EXERCISE:
The lines from the one with "IC11: NOT 74HC04" through the last line below are to be copied exactly; no other lines are to be returned.
═════ SOURCE RECORDS ═════
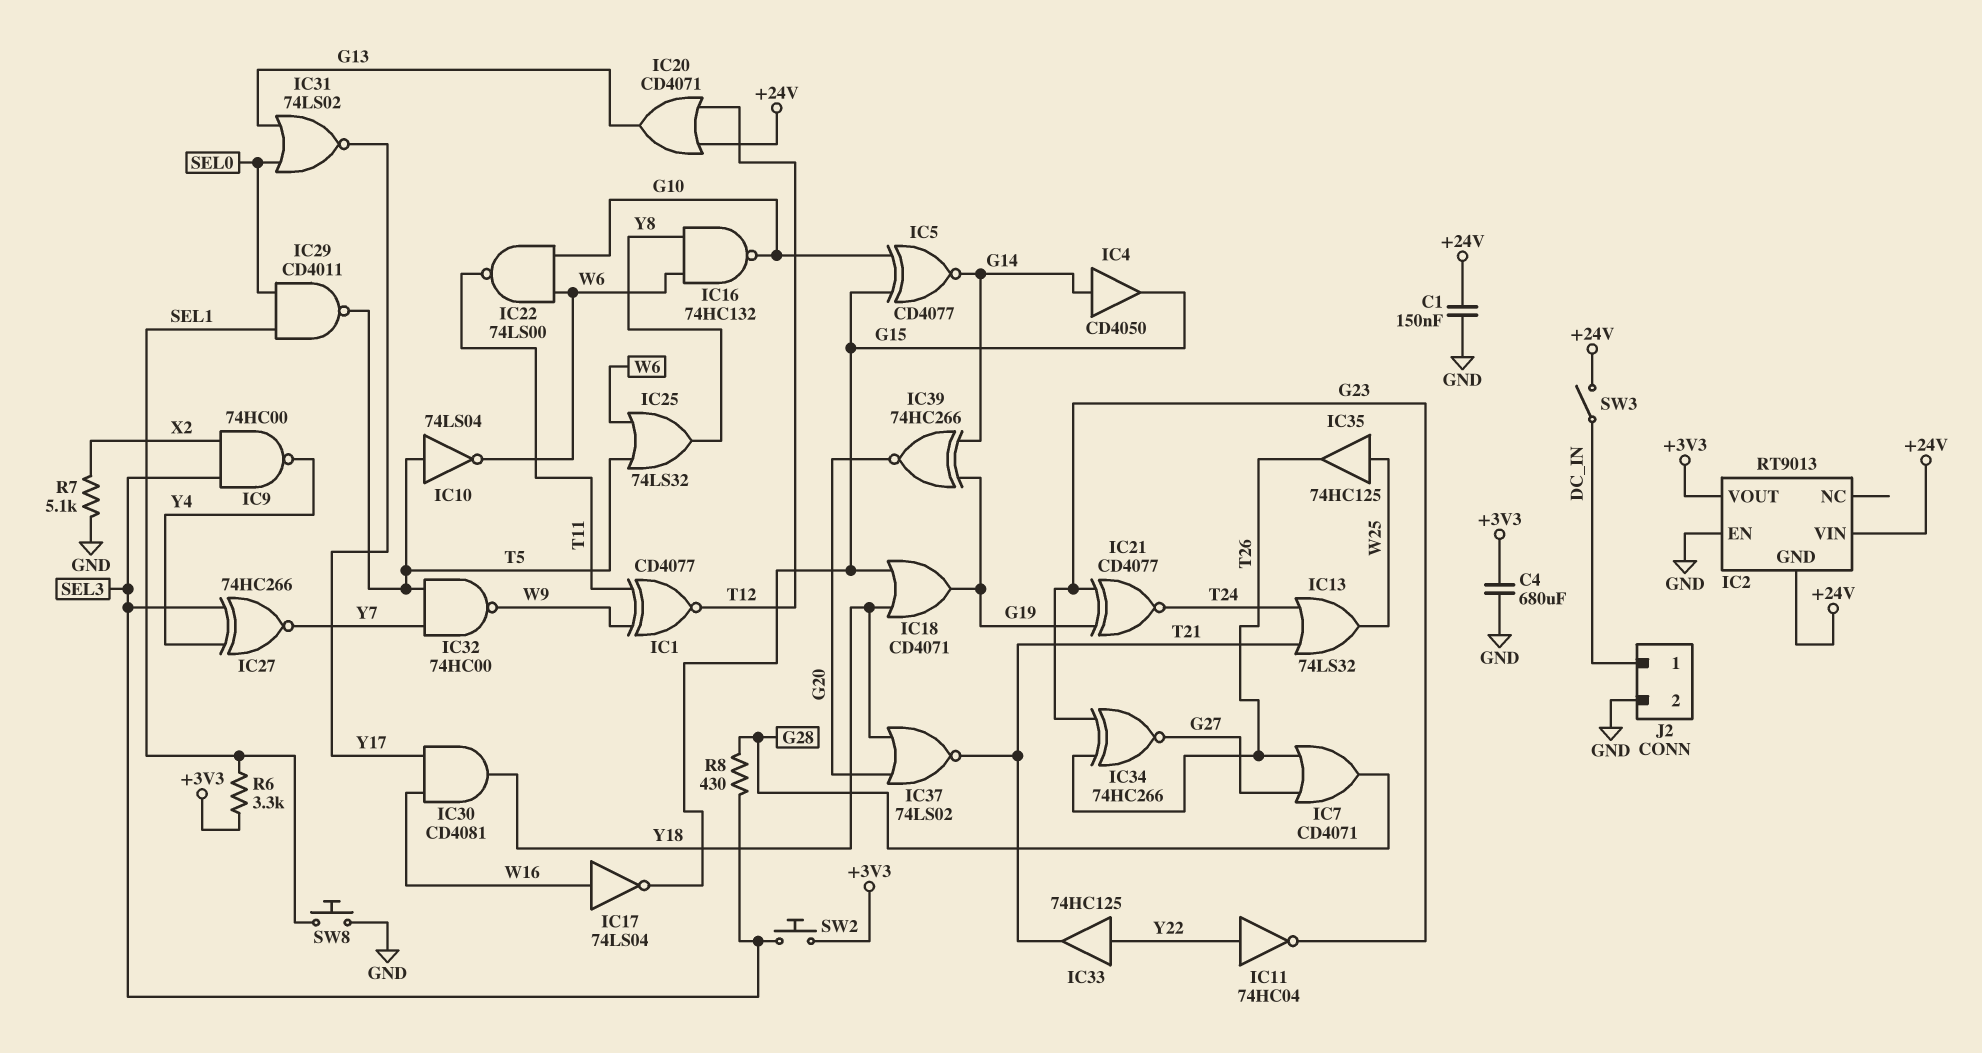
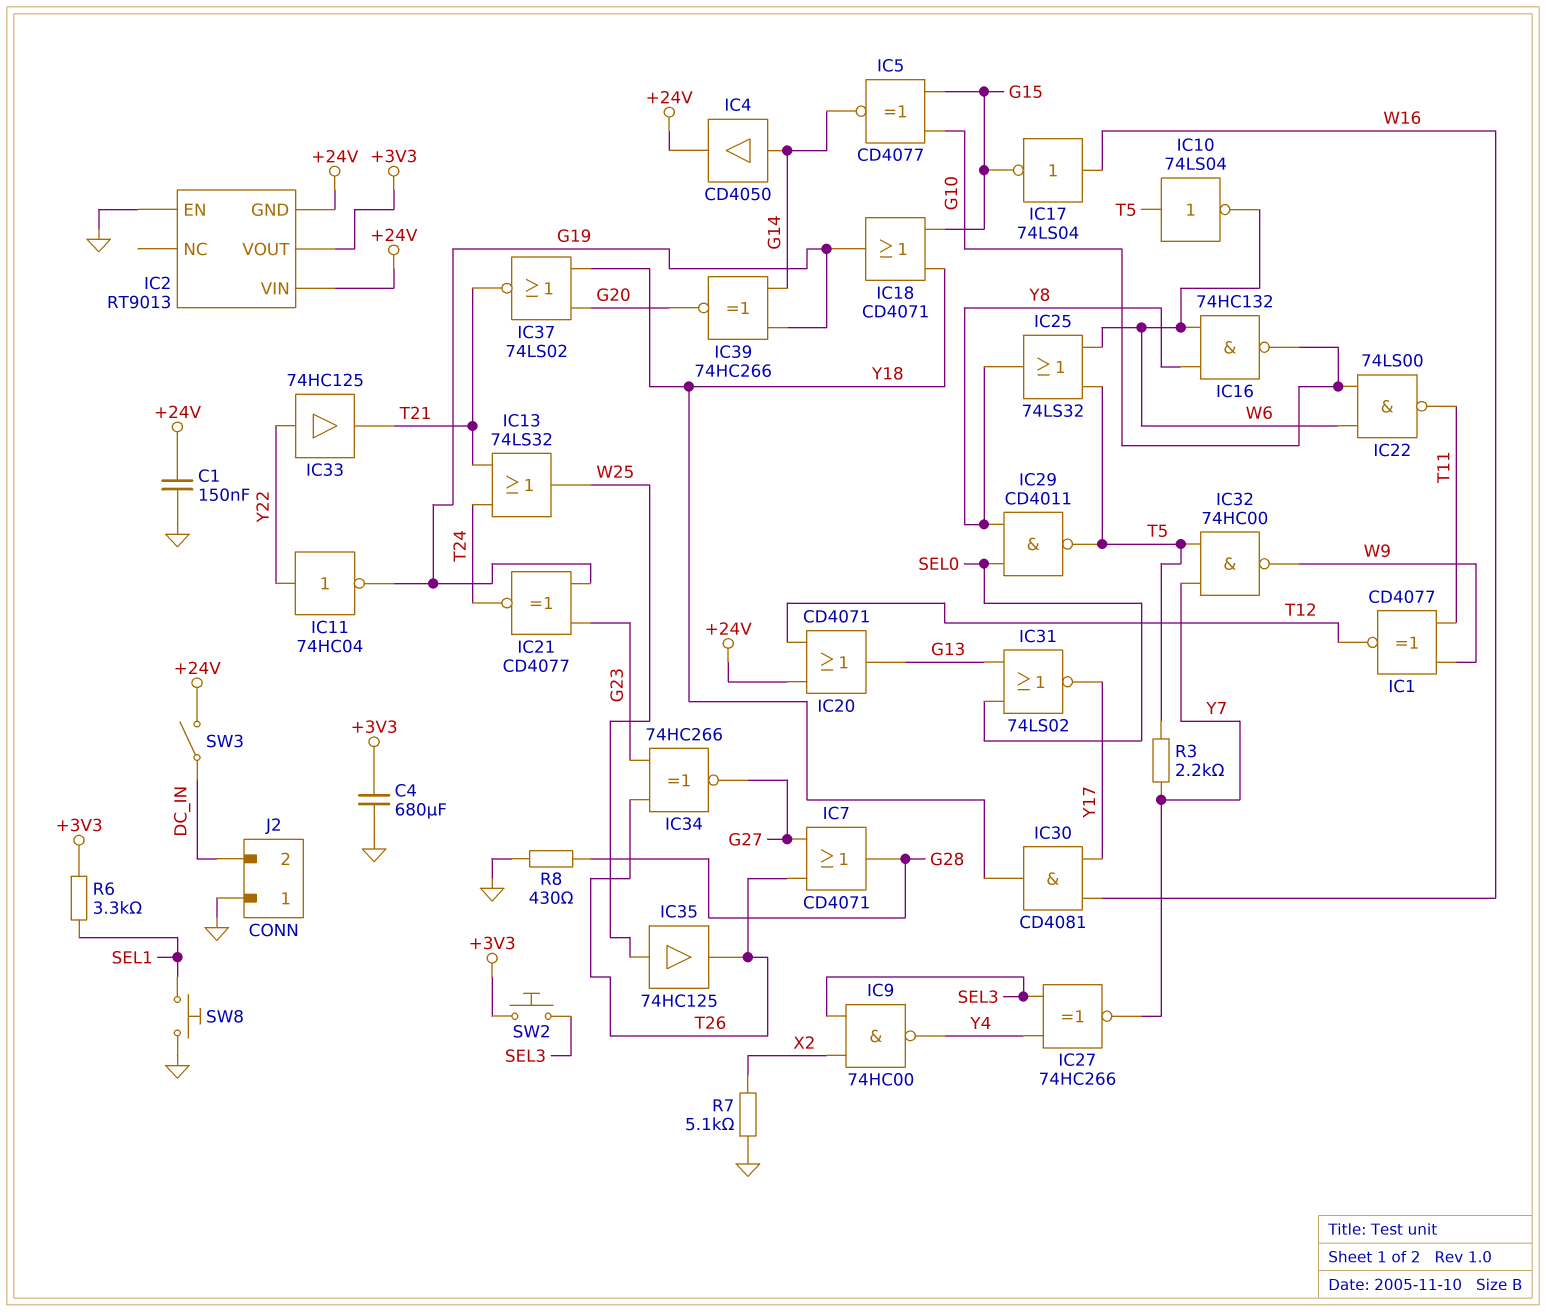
IC4: buffer CD4050 (in G14, out G15) -> buffer CD4050 (in G14, out +24V)
IC11: NOT 74HC04 (in Y22, out G23) -> NOT 74HC04 (in Y22, out G19)
IC29: NAND CD4011 (in SEL0, in SEL1, out T5) -> NAND CD4011 (in SEL0, in Y8, out T5)
J2 pin 1: DC_IN -> GND
J2 pin 2: GND -> DC_IN
R3: none -> 2.2k (T5, Y7)
R8: 430 (G28, SEL3) -> 430 (G28, GND)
═════
ANSWER SPACE:
IC11: NOT 74HC04 (in Y22, out G23) -> NOT 74HC04 (in Y22, out G19)
IC29: NAND CD4011 (in SEL0, in SEL1, out T5) -> NAND CD4011 (in SEL0, in Y8, out T5)
J2 pin 1: DC_IN -> GND
J2 pin 2: GND -> DC_IN
R3: none -> 2.2k (T5, Y7)
R8: 430 (G28, SEL3) -> 430 (G28, GND)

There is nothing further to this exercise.